## Your task:
Apart from the images, output the data below exactly.

* * * * * * * * *

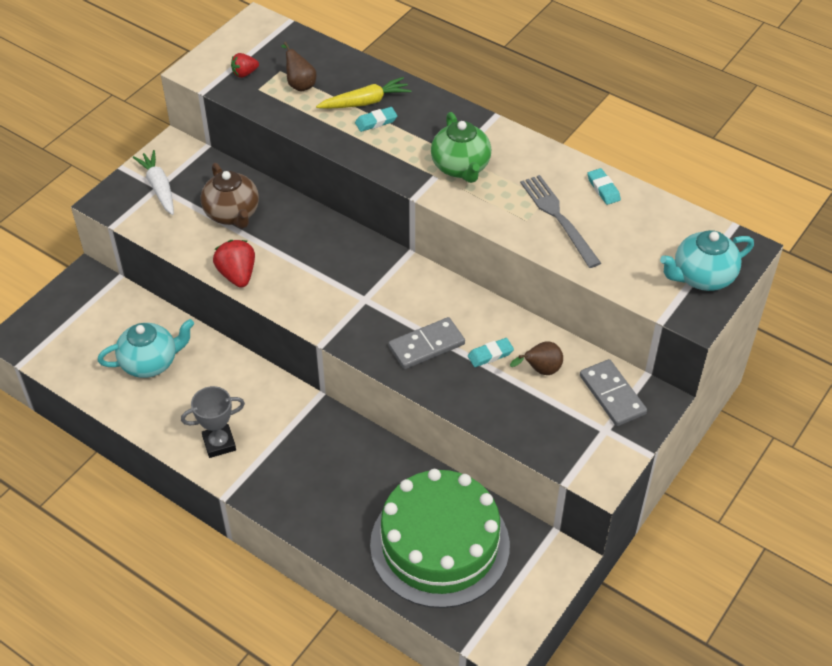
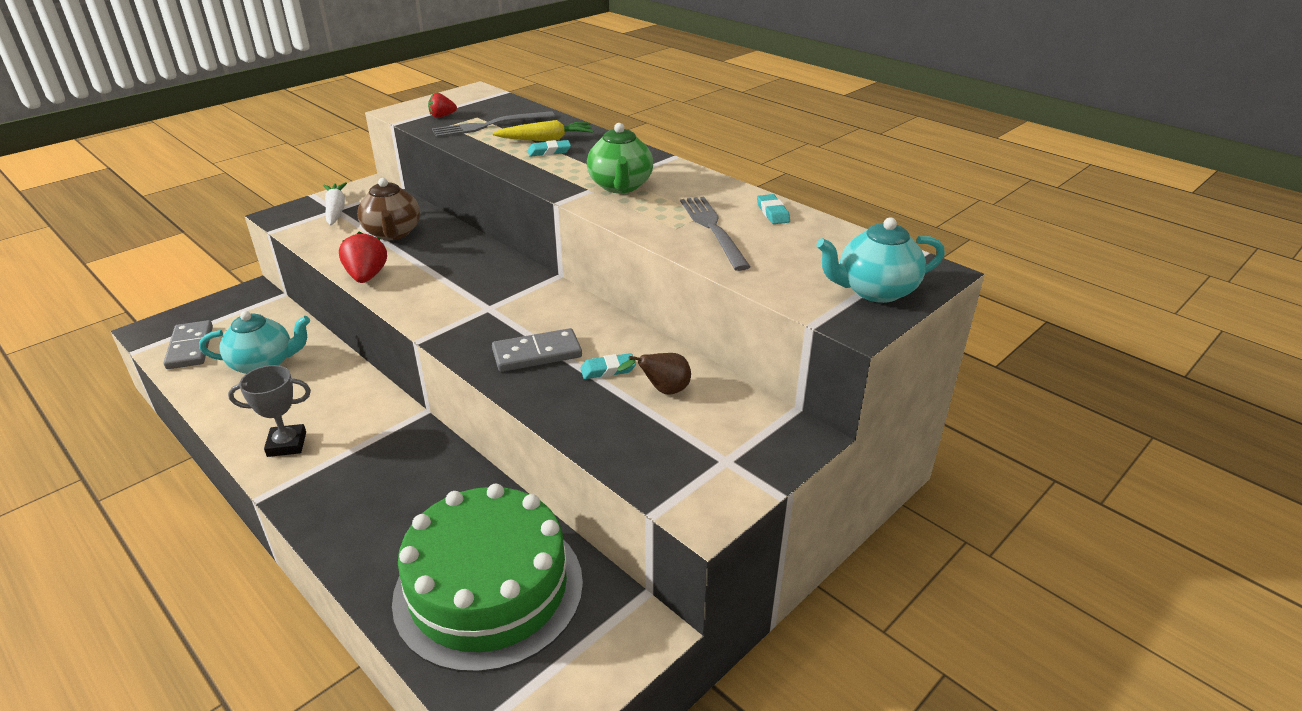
camera: 10 degrees right, 15 degrees down
(300, 84) = (489, 125): brown pear -> grey fork
(612, 395) = (746, 425): grey domino -> grey domino (190, 347)

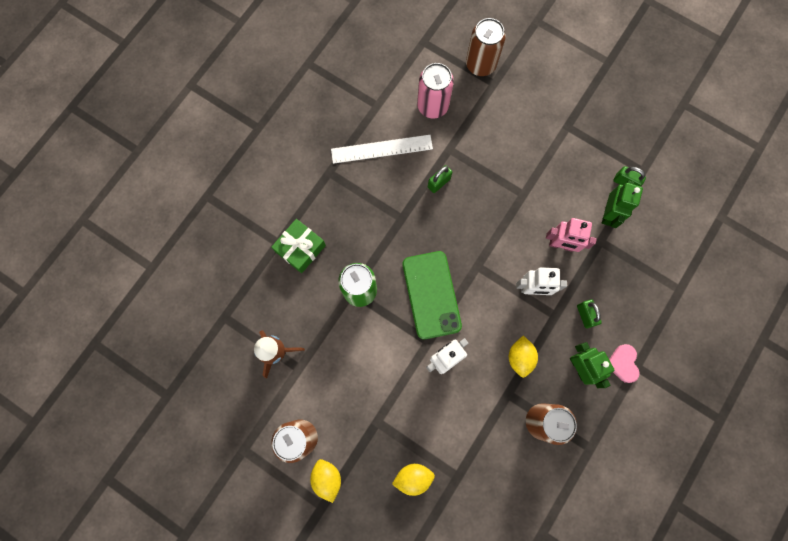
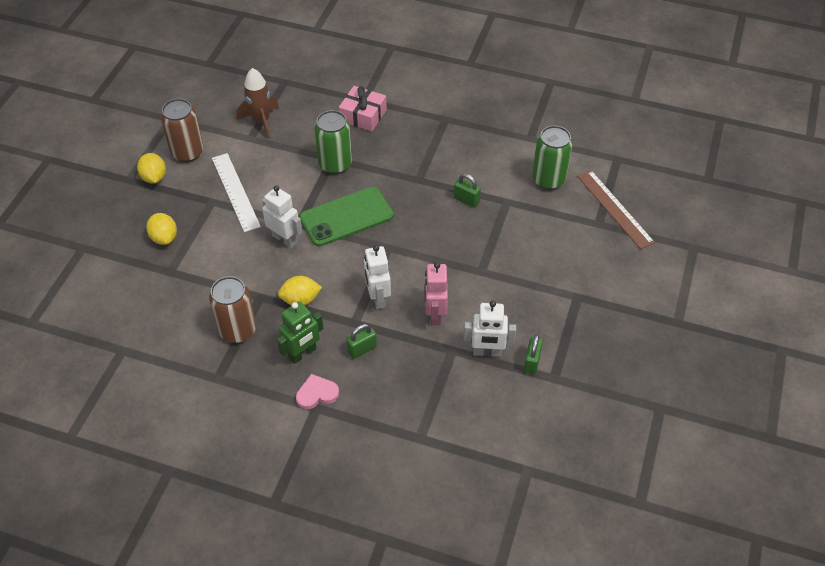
camera: 75 degrees right, 25 degrees down
(300, 248) = (363, 115): green gift -> pink gift
(327, 478) = (154, 177): yellow lemon -> yellow lemon turned 75 degrees counterclockwise
(381, 149) = (485, 150): white ruler -> white ruler (235, 191)
(432, 106) = (548, 179): pink can -> green can
(480, 64) = (614, 208): brown can -> brown ruler
(608, 214) = (487, 352): green robot -> white robot

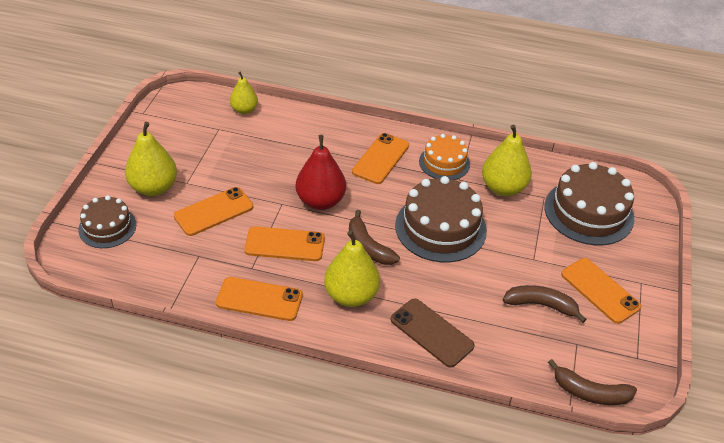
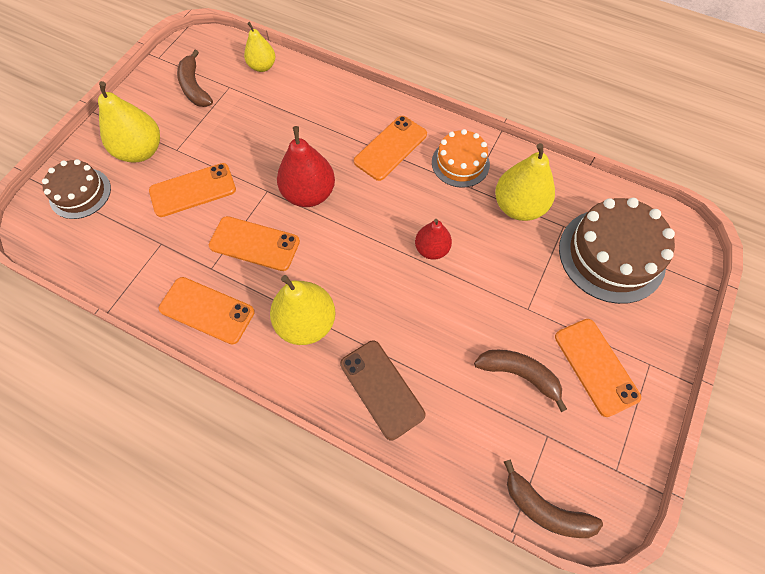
camera: 15 degrees right, 20 degrees up
(368, 246) = (344, 261): brown banana -> brown banana (195, 87)
(440, 228) = (431, 249): brown cake -> red pear

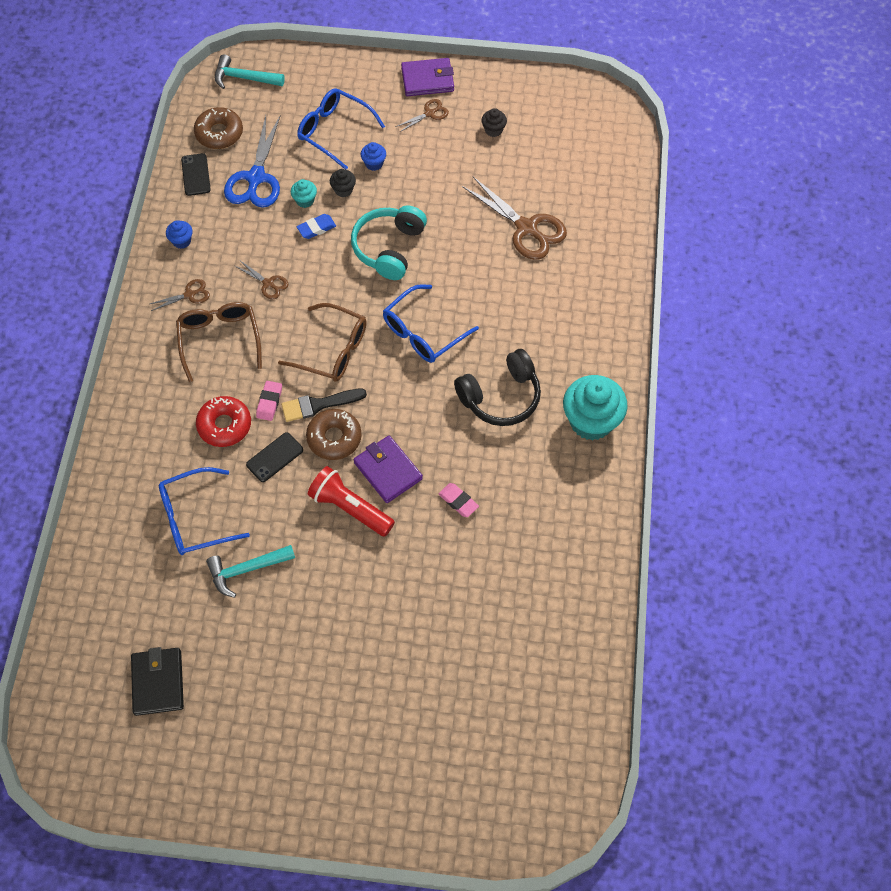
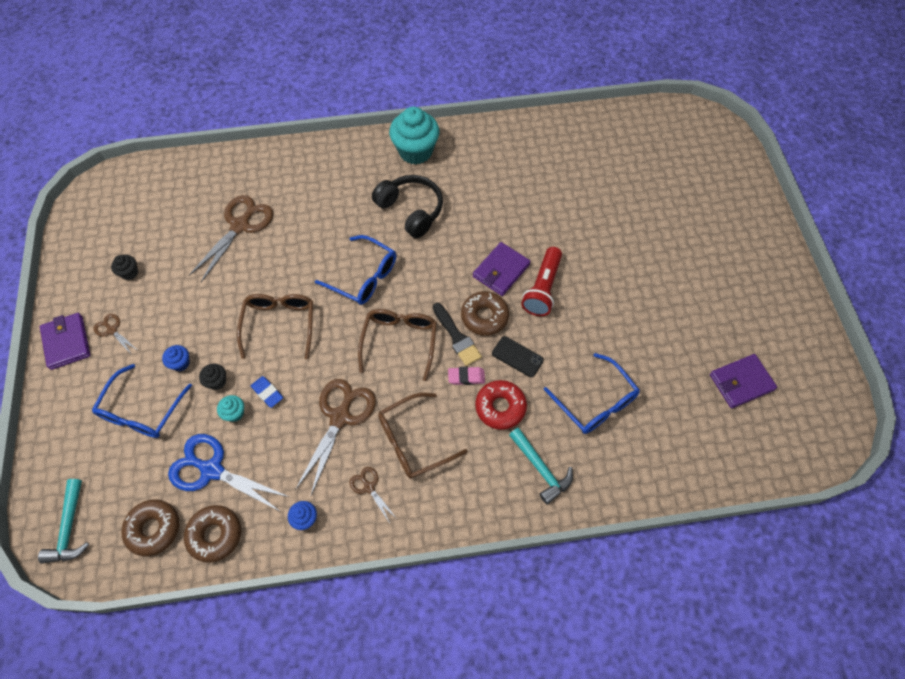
camera: 105 degrees left, 0 degrees up
(158, 682) = (741, 382): black wallet -> purple wallet
(196, 175) = (215, 535): black phone -> brown donut
(246, 570) = (623, 347): turquoise hammer -> turquoise hammer (541, 469)
(256, 178) = (212, 470): blue scissors -> blue scissors turned 150 degrees counterclockwise
(268, 284) = (340, 417): brown scissors -> brown scissors, size x2.03
(389, 248) = (279, 325): turquoise headphones -> brown glasses
(458, 501) = (510, 218): pink eraser -> none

* * * * * * * * *

## Solution:
camera: 10 degrees right, 15 degrees down
(300, 84) = (489, 125): brown pear -> grey fork
(612, 395) = (746, 425): grey domino -> grey domino (190, 347)

camera: 75 degrees right, 25 degrees down
(300, 248) = (363, 115): green gift -> pink gift
(327, 478) = (154, 177): yellow lemon -> yellow lemon turned 75 degrees counterclockwise
(381, 149) = (485, 150): white ruler -> white ruler (235, 191)
(432, 106) = (548, 179): pink can -> green can
(480, 64) = (614, 208): brown can -> brown ruler
(608, 214) = (487, 352): green robot -> white robot

camera: 15 degrees right, 20 degrees up
(368, 246) = (344, 261): brown banana -> brown banana (195, 87)
(440, 228) = (431, 249): brown cake -> red pear

camera: 105 degrees left, 0 degrees up
(158, 682) = (741, 382): black wallet -> purple wallet
(196, 175) = (215, 535): black phone -> brown donut
(246, 570) = (623, 347): turquoise hammer -> turquoise hammer (541, 469)
(256, 178) = (212, 470): blue scissors -> blue scissors turned 150 degrees counterclockwise
(268, 284) = (340, 417): brown scissors -> brown scissors, size x2.03
(389, 248) = (279, 325): turquoise headphones -> brown glasses
(458, 501) = (510, 218): pink eraser -> none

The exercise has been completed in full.